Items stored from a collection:
▼▼▼

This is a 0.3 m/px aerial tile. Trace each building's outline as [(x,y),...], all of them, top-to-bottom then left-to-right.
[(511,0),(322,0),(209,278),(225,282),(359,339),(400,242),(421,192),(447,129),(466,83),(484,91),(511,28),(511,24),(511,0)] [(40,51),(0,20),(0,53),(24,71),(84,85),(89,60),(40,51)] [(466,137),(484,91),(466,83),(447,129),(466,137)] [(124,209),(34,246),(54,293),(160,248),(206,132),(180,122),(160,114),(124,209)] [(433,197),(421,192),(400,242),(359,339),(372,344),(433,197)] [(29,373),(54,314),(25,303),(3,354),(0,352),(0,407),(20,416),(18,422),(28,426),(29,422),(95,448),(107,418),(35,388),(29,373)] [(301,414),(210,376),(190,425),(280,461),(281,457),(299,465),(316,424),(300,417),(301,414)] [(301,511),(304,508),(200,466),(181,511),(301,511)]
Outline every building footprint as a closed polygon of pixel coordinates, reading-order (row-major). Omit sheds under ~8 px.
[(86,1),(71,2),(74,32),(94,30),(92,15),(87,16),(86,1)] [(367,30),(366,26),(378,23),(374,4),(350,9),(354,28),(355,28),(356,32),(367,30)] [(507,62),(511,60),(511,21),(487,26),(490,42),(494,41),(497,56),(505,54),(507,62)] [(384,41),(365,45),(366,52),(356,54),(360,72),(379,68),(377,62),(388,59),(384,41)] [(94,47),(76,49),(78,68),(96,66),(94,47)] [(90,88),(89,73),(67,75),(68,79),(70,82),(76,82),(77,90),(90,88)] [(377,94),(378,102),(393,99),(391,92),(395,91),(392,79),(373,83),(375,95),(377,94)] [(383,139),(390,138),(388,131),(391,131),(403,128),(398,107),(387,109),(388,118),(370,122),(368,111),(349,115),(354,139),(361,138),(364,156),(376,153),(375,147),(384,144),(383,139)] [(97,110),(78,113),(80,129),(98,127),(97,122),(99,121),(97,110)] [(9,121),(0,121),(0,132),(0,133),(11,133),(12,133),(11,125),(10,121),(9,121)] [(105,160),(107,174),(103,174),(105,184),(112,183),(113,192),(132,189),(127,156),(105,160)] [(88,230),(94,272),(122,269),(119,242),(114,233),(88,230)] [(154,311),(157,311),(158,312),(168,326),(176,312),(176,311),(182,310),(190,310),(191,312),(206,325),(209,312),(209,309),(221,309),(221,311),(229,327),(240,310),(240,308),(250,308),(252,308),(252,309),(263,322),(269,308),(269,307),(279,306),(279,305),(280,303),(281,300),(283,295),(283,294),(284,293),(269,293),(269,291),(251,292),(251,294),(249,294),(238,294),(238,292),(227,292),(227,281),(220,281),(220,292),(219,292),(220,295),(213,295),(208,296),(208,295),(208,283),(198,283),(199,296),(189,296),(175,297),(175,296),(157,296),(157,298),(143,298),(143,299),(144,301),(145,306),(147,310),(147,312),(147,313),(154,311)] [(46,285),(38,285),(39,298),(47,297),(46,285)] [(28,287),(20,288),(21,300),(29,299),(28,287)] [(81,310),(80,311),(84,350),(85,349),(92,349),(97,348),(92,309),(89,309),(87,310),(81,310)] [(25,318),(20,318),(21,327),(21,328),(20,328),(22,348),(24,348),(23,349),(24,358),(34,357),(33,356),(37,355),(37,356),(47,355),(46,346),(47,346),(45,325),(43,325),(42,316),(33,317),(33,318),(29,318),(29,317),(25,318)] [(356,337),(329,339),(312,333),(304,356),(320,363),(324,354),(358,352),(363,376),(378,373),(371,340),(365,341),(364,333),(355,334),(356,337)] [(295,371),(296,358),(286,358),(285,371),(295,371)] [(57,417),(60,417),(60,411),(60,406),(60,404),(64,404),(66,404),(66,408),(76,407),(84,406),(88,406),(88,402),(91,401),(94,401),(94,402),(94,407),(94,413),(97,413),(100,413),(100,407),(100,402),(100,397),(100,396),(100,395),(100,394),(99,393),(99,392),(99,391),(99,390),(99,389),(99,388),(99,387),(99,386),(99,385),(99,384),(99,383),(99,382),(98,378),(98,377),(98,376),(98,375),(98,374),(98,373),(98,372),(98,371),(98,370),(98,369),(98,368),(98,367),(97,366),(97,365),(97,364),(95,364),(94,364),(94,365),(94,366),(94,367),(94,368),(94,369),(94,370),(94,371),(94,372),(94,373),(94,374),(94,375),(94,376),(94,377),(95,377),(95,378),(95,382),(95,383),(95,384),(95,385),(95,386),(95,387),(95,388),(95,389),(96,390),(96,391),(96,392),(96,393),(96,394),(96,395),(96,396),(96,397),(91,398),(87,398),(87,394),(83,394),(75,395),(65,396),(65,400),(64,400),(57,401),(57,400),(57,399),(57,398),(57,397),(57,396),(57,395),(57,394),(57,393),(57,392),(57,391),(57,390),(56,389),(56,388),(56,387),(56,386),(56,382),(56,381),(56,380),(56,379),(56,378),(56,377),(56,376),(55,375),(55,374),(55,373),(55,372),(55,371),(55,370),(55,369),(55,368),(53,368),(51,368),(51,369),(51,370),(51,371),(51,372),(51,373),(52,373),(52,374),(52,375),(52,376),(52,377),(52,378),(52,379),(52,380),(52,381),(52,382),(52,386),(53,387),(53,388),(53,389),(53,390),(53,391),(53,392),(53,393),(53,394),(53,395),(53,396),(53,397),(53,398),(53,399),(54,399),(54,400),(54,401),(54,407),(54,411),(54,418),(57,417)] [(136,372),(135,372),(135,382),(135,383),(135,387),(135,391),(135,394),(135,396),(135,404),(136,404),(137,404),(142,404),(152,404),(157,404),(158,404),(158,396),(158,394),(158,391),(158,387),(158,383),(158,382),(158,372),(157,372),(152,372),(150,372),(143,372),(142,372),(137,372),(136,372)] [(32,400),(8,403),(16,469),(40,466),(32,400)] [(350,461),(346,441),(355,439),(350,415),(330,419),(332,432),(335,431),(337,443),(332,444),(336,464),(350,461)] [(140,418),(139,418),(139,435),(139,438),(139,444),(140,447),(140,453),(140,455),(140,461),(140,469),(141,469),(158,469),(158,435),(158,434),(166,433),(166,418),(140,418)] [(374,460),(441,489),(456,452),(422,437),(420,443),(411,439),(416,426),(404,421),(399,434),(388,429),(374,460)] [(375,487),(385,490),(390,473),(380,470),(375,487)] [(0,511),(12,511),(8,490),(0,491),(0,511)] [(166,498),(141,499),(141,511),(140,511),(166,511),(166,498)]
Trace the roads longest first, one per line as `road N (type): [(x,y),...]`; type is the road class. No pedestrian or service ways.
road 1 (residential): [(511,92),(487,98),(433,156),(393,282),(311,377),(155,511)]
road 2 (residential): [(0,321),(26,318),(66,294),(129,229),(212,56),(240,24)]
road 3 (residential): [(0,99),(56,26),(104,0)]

▲▲▲

Requirements:
Return every line of the records above word for word, without changing anything.

Output of the task:
This is a 0.3 m/px aerial tile. Trace each building's outline as [(x,y),...], all of them, top-to-bottom then left-to-right.
[(511,0),(322,0),(209,278),(225,282),(359,339),(400,242),(421,192),(447,129),(466,83),(484,91),(511,28),(511,24),(511,0)] [(40,51),(0,20),(0,53),(24,71),(84,85),(89,60),(40,51)] [(466,137),(484,91),(466,83),(447,129),(466,137)] [(124,209),(34,246),(54,293),(160,248),(206,132),(180,122),(160,114),(124,209)] [(433,197),(421,192),(400,242),(359,339),(372,344),(433,197)] [(29,373),(54,314),(25,303),(3,354),(0,352),(0,407),(20,416),(18,422),(28,426),(29,422),(95,448),(107,418),(35,388),(29,373)] [(301,414),(210,376),(190,425),(280,461),(281,457),(299,465),(316,424),(300,417),(301,414)] [(301,511),(304,508),(200,466),(181,511),(301,511)]
Outline every building footprint as a closed polygon of pixel coordinates, reading-order (row-major). Omit sheds under ~8 px.
[(86,1),(71,2),(74,32),(94,30),(92,15),(87,16),(86,1)] [(367,30),(366,26),(378,23),(374,4),(350,9),(354,28),(355,28),(356,32),(367,30)] [(507,62),(511,60),(511,21),(487,26),(490,42),(494,41),(497,56),(505,54),(507,62)] [(384,41),(365,45),(366,52),(356,54),(360,72),(379,68),(377,62),(388,59),(384,41)] [(94,47),(76,49),(78,68),(96,66),(94,47)] [(90,88),(89,73),(67,75),(68,79),(70,82),(76,82),(77,90),(90,88)] [(377,94),(378,102),(393,99),(391,92),(395,91),(392,79),(373,83),(375,95),(377,94)] [(383,139),(390,138),(388,131),(391,131),(403,128),(398,107),(387,109),(388,118),(370,122),(368,111),(349,115),(354,139),(361,138),(364,156),(376,153),(375,147),(384,144),(383,139)] [(97,110),(78,113),(80,129),(98,127),(97,122),(99,121),(97,110)] [(9,121),(0,121),(0,132),(0,133),(11,133),(12,133),(11,125),(10,121),(9,121)] [(105,160),(107,174),(103,174),(105,184),(112,183),(113,192),(132,189),(127,156),(105,160)] [(88,230),(94,272),(122,269),(119,242),(114,233),(88,230)] [(154,311),(157,311),(158,312),(168,326),(176,312),(176,311),(182,310),(190,310),(191,312),(206,325),(209,312),(209,309),(221,309),(221,311),(229,327),(240,310),(240,308),(250,308),(252,308),(252,309),(263,322),(269,308),(269,307),(279,306),(279,305),(280,303),(281,300),(283,295),(283,294),(284,293),(269,293),(269,291),(251,292),(251,294),(249,294),(238,294),(238,292),(227,292),(227,281),(220,281),(220,292),(219,292),(220,295),(213,295),(208,296),(208,295),(208,283),(198,283),(199,296),(189,296),(175,297),(175,296),(157,296),(157,298),(143,298),(143,299),(144,301),(145,306),(147,310),(147,312),(147,313),(154,311)] [(46,285),(38,285),(39,298),(47,297),(46,285)] [(28,287),(20,288),(21,300),(29,299),(28,287)] [(81,310),(80,311),(84,350),(85,349),(92,349),(97,348),(92,309),(89,309),(87,310),(81,310)] [(25,318),(20,318),(21,327),(21,328),(20,328),(22,348),(24,348),(23,349),(24,358),(34,357),(33,356),(37,355),(37,356),(47,355),(46,346),(47,346),(45,325),(43,325),(42,316),(33,317),(33,318),(29,318),(29,317),(25,318)] [(356,337),(329,339),(312,333),(304,356),(320,363),(324,354),(358,352),(363,376),(378,373),(371,340),(365,341),(364,333),(355,334),(356,337)] [(295,371),(296,358),(286,358),(285,371),(295,371)] [(57,417),(60,417),(60,411),(60,406),(60,404),(64,404),(66,404),(66,408),(76,407),(84,406),(88,406),(88,402),(91,401),(94,401),(94,402),(94,407),(94,413),(97,413),(100,413),(100,407),(100,402),(100,397),(100,396),(100,395),(100,394),(99,393),(99,392),(99,391),(99,390),(99,389),(99,388),(99,387),(99,386),(99,385),(99,384),(99,383),(99,382),(98,378),(98,377),(98,376),(98,375),(98,374),(98,373),(98,372),(98,371),(98,370),(98,369),(98,368),(98,367),(97,366),(97,365),(97,364),(95,364),(94,364),(94,365),(94,366),(94,367),(94,368),(94,369),(94,370),(94,371),(94,372),(94,373),(94,374),(94,375),(94,376),(94,377),(95,377),(95,378),(95,382),(95,383),(95,384),(95,385),(95,386),(95,387),(95,388),(95,389),(96,390),(96,391),(96,392),(96,393),(96,394),(96,395),(96,396),(96,397),(91,398),(87,398),(87,394),(83,394),(75,395),(65,396),(65,400),(64,400),(57,401),(57,400),(57,399),(57,398),(57,397),(57,396),(57,395),(57,394),(57,393),(57,392),(57,391),(57,390),(56,389),(56,388),(56,387),(56,386),(56,382),(56,381),(56,380),(56,379),(56,378),(56,377),(56,376),(55,375),(55,374),(55,373),(55,372),(55,371),(55,370),(55,369),(55,368),(53,368),(51,368),(51,369),(51,370),(51,371),(51,372),(51,373),(52,373),(52,374),(52,375),(52,376),(52,377),(52,378),(52,379),(52,380),(52,381),(52,382),(52,386),(53,387),(53,388),(53,389),(53,390),(53,391),(53,392),(53,393),(53,394),(53,395),(53,396),(53,397),(53,398),(53,399),(54,399),(54,400),(54,401),(54,407),(54,411),(54,418),(57,417)] [(136,372),(135,372),(135,382),(135,383),(135,387),(135,391),(135,394),(135,396),(135,404),(136,404),(137,404),(142,404),(152,404),(157,404),(158,404),(158,396),(158,394),(158,391),(158,387),(158,383),(158,382),(158,372),(157,372),(152,372),(150,372),(143,372),(142,372),(137,372),(136,372)] [(32,400),(8,403),(16,469),(40,466),(32,400)] [(350,461),(346,441),(355,439),(350,415),(330,419),(332,432),(335,431),(337,443),(332,444),(336,464),(350,461)] [(140,418),(139,418),(139,435),(139,438),(139,444),(140,447),(140,453),(140,455),(140,461),(140,469),(141,469),(158,469),(158,435),(158,434),(166,433),(166,418),(140,418)] [(374,460),(441,489),(456,452),(422,437),(420,443),(411,439),(416,426),(404,421),(399,434),(388,429),(374,460)] [(375,487),(385,490),(390,473),(380,470),(375,487)] [(0,511),(12,511),(8,490),(0,491),(0,511)] [(166,498),(141,499),(141,511),(140,511),(166,511),(166,498)]
Trace the roads longest first, one per line as `road N (type): [(x,y),...]`; type is the road class. No pedestrian or service ways.
road 1 (residential): [(511,92),(487,98),(433,156),(393,282),(311,377),(155,511)]
road 2 (residential): [(0,321),(26,318),(66,294),(129,229),(212,56),(240,24)]
road 3 (residential): [(0,99),(56,26),(104,0)]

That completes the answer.